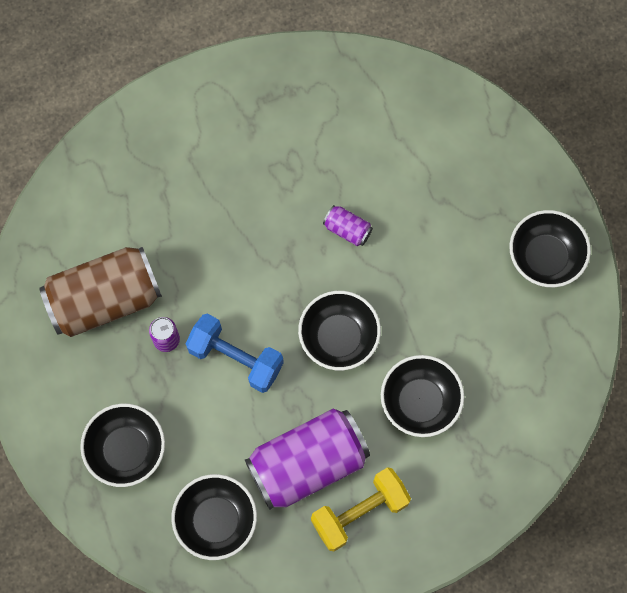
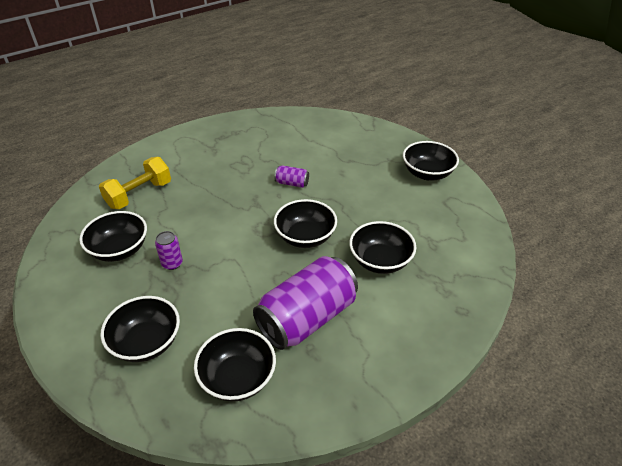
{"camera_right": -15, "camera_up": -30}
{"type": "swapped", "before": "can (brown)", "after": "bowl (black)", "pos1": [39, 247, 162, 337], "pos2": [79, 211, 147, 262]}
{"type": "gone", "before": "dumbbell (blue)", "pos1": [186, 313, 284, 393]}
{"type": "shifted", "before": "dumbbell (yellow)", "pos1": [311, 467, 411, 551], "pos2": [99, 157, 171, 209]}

# TASK DESCRIPTION
Within the data above, filter for lines containing the word "type" and copy each one.

# WRITTEN RESPONSE
{"type": "swapped", "before": "can (brown)", "after": "bowl (black)", "pos1": [39, 247, 162, 337], "pos2": [79, 211, 147, 262]}
{"type": "gone", "before": "dumbbell (blue)", "pos1": [186, 313, 284, 393]}
{"type": "shifted", "before": "dumbbell (yellow)", "pos1": [311, 467, 411, 551], "pos2": [99, 157, 171, 209]}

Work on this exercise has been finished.